> Work task: In the listing below, find the line containing "pink L-shape: rotated 15 degrees clockwise" and the line containing "blue arrow at". Repeat exactly those two lines and every line between them, nothing more.

> Data for the task:
-*-

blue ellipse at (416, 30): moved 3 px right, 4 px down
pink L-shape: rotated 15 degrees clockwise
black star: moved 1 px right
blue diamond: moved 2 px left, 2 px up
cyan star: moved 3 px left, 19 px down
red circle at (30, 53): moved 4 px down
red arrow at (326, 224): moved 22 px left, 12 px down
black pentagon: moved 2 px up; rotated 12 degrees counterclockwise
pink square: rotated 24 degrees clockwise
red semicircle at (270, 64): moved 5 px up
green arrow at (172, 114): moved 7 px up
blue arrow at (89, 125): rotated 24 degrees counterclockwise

-*-

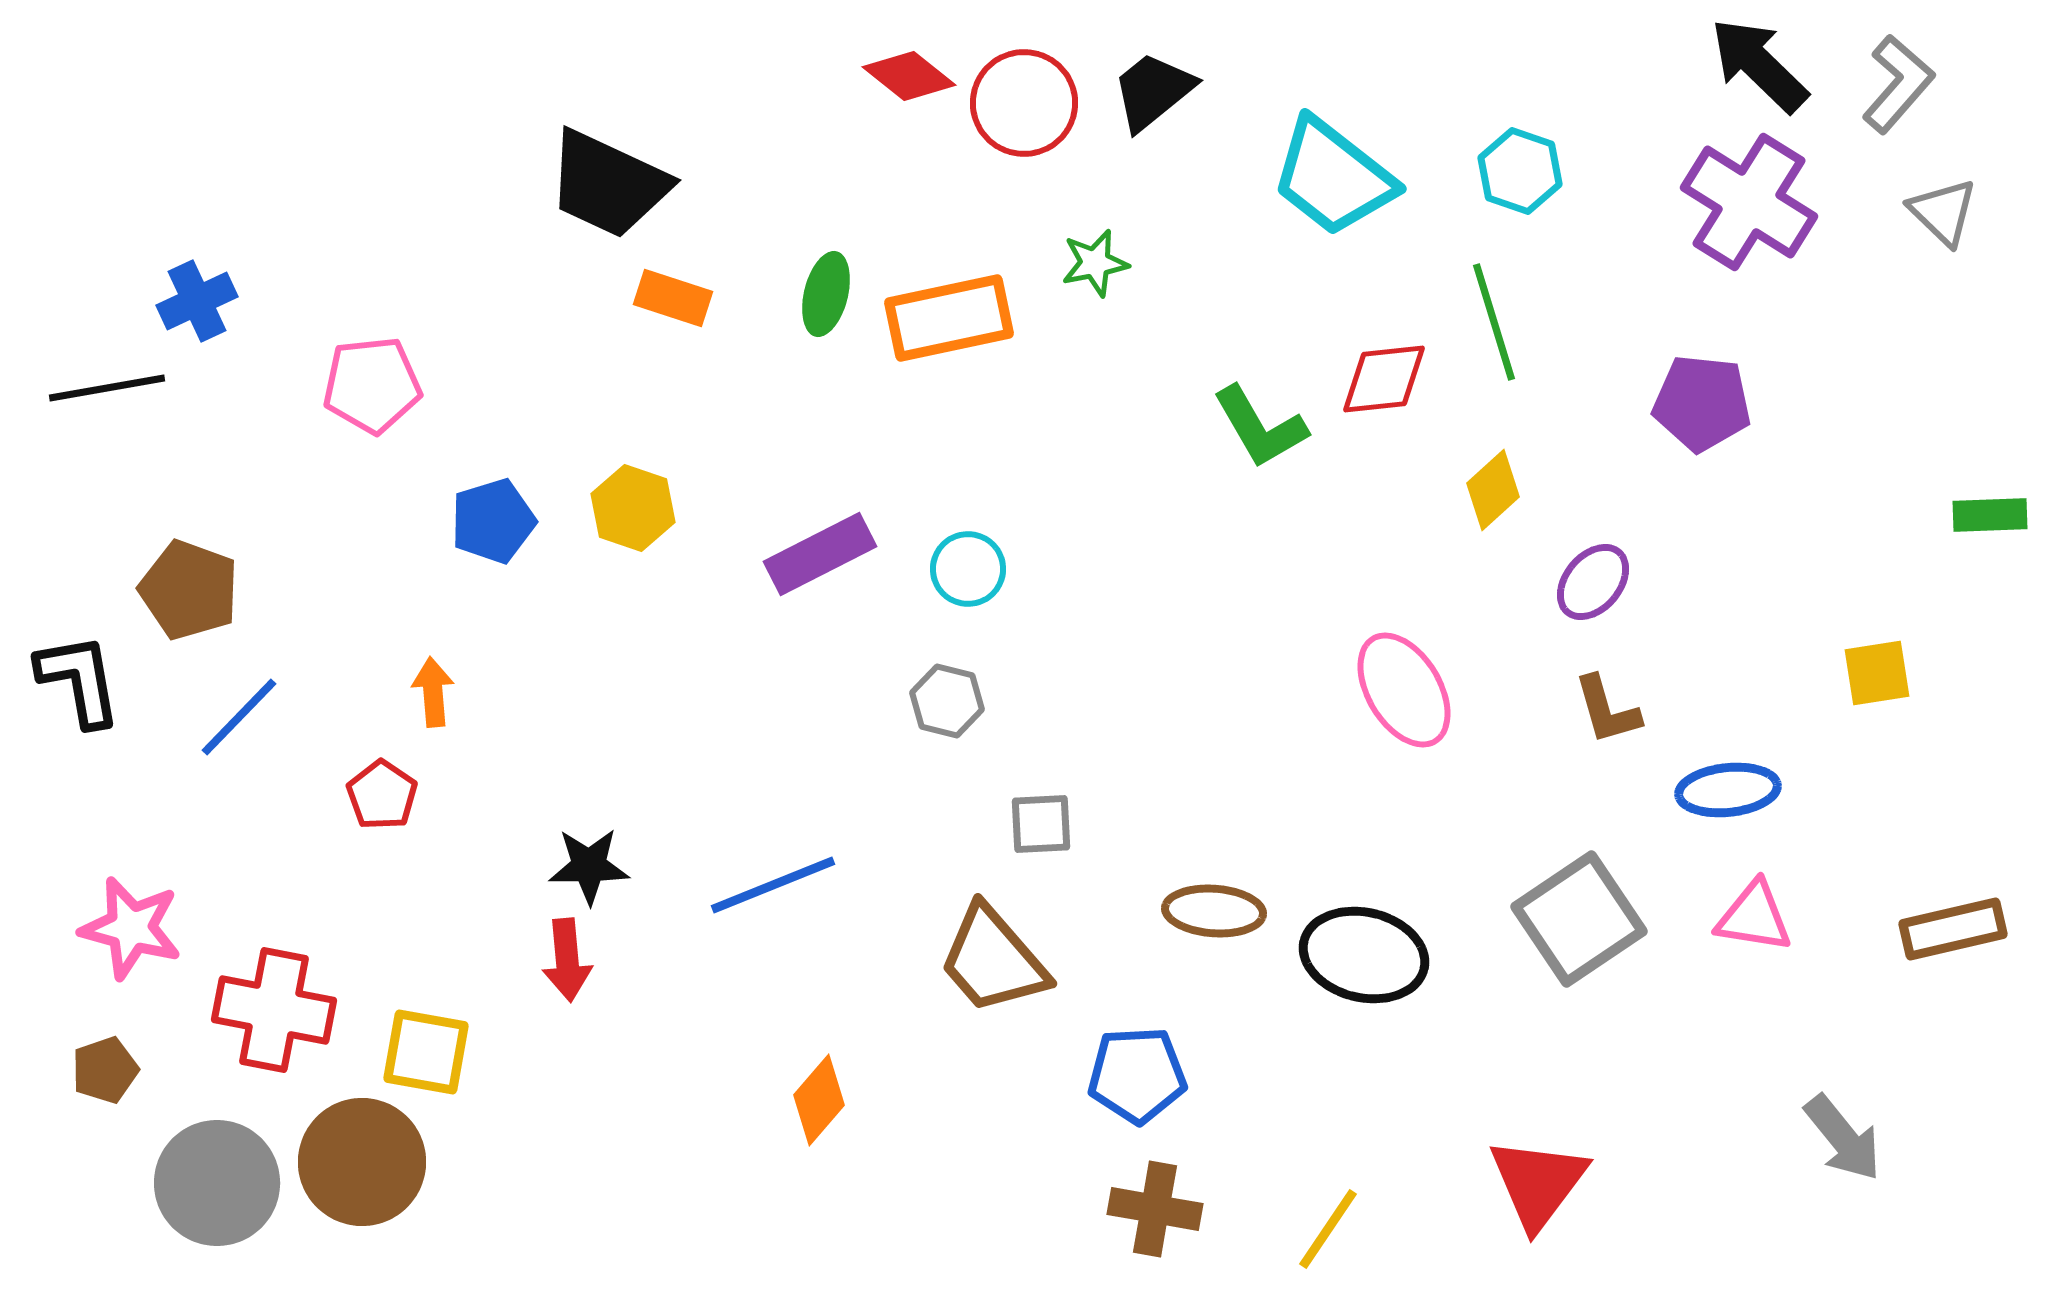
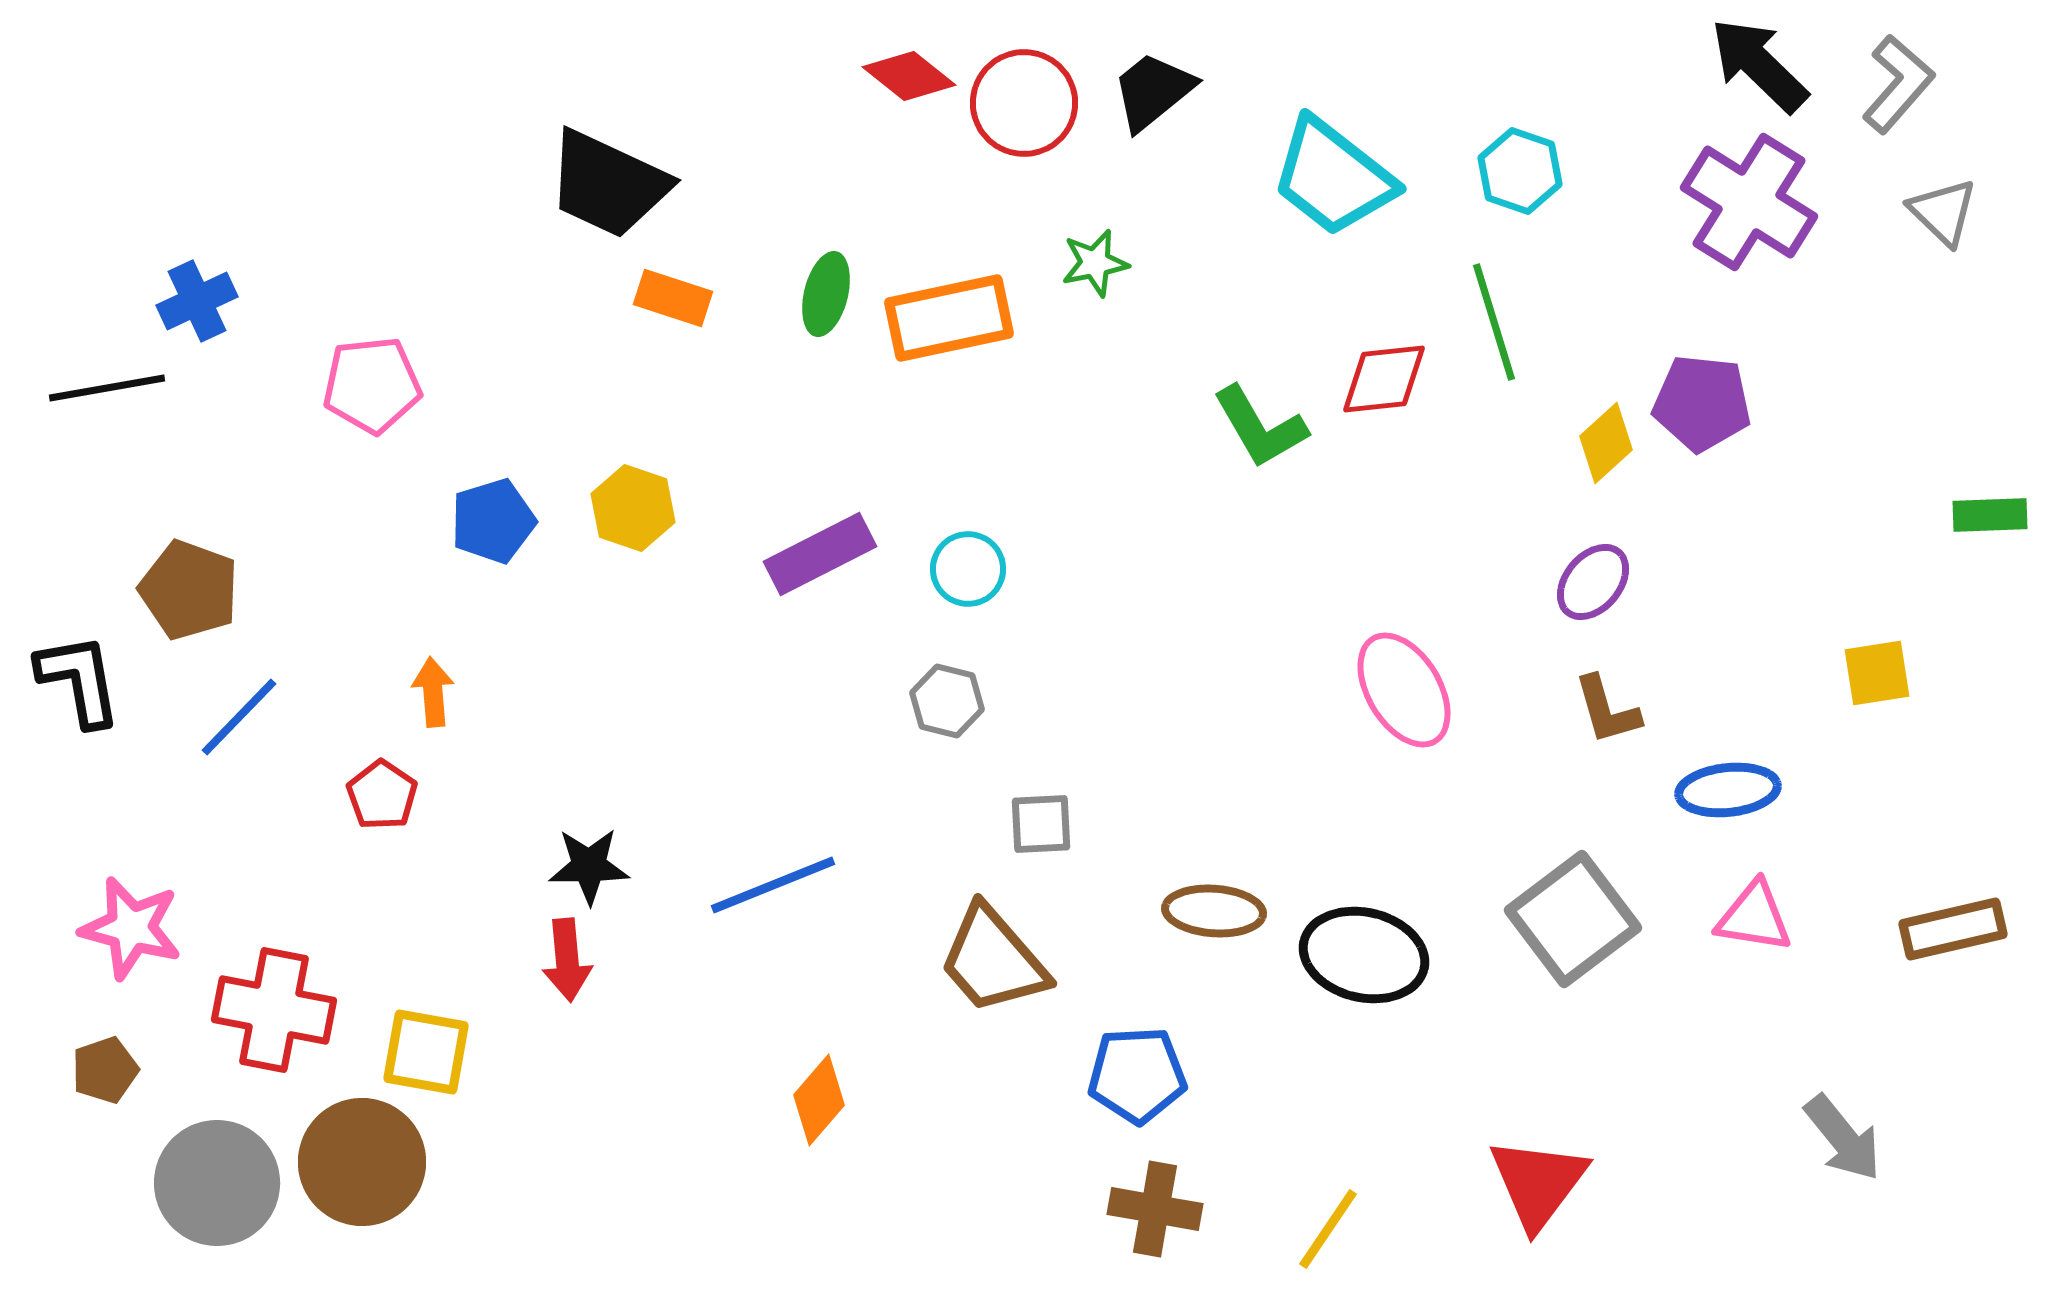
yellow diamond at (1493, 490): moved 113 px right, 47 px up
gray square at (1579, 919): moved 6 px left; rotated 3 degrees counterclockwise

-*-

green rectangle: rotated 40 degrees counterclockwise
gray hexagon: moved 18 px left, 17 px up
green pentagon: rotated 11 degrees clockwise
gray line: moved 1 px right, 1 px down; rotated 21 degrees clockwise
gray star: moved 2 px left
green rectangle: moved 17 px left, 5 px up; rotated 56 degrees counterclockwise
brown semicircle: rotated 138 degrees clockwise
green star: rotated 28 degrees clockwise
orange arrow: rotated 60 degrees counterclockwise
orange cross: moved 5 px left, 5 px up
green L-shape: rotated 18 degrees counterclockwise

-*-

> Completed exercise:
pink L-shape: rotated 15 degrees clockwise
black star: moved 1 px right
blue diamond: moved 2 px left, 2 px up
cyan star: moved 3 px left, 19 px down
red circle at (30, 53): moved 4 px down
red arrow at (326, 224): moved 22 px left, 12 px down
black pentagon: moved 2 px up; rotated 12 degrees counterclockwise
pink square: rotated 24 degrees clockwise
red semicircle at (270, 64): moved 5 px up
green arrow at (172, 114): moved 7 px up
blue arrow at (89, 125): rotated 24 degrees counterclockwise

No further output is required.